Object correspondence data:
══════════

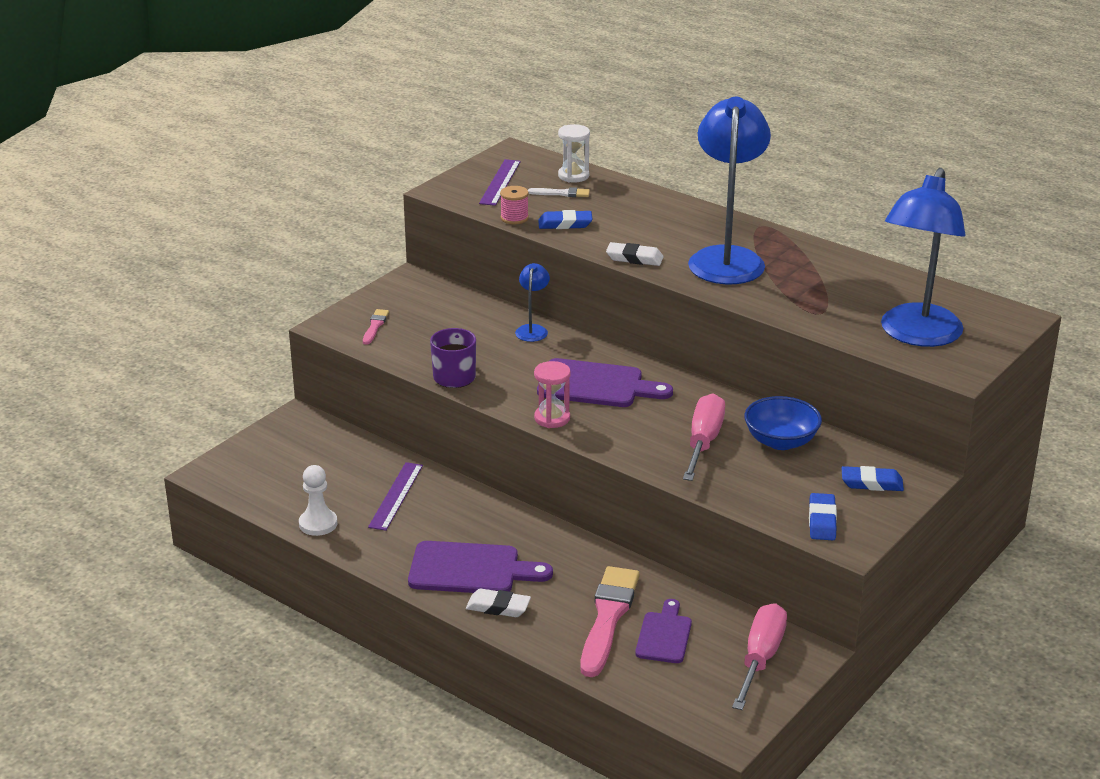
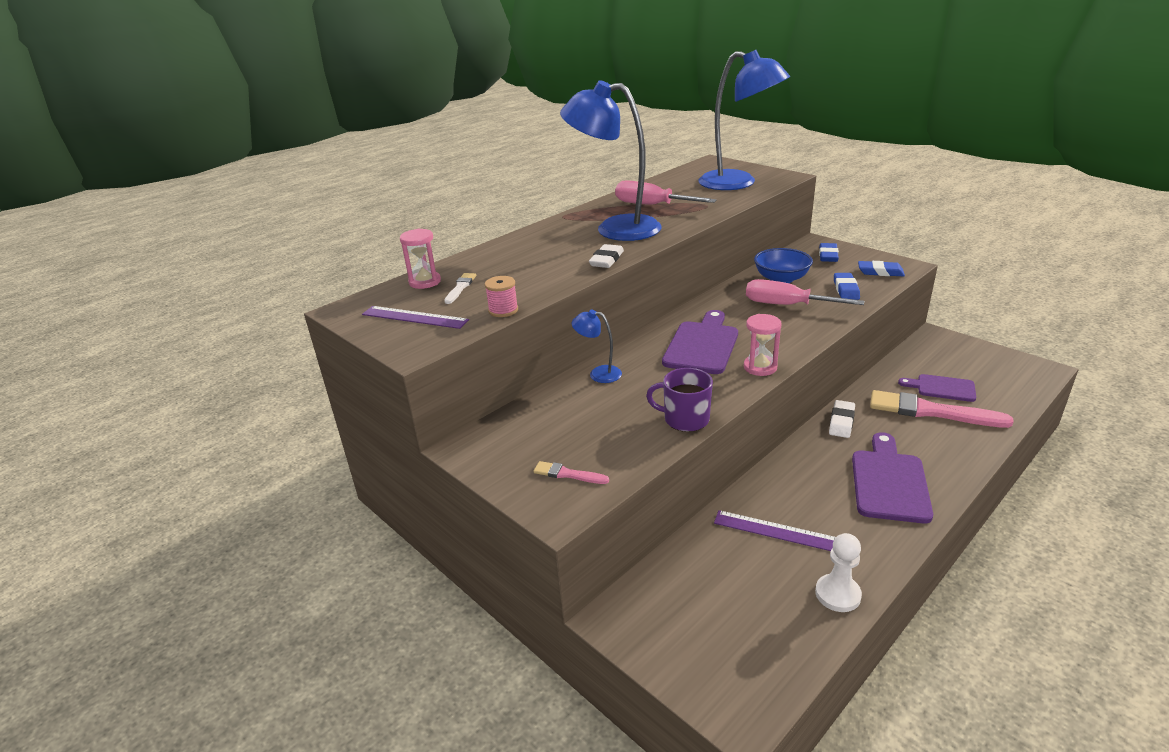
camera: 80 degrees left, 0 degrees up
(498, 607) = (940, 467): white eraser -> white eraser (841, 422)
(565, 224) = (527, 287): blue eraser -> blue eraser (846, 289)
(573, 176) = (425, 282): white hourglass -> pink hourglass
(760, 659) = (951, 353): pink screwdriver -> pink screwdriver (652, 205)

══════════

● **Task to carry out**
Each line of the data above must be repeated exactly, images excluded.

● **Answer box**
camera: 80 degrees left, 0 degrees up
(498, 607) = (940, 467): white eraser -> white eraser (841, 422)
(565, 224) = (527, 287): blue eraser -> blue eraser (846, 289)
(573, 176) = (425, 282): white hourglass -> pink hourglass
(760, 659) = (951, 353): pink screwdriver -> pink screwdriver (652, 205)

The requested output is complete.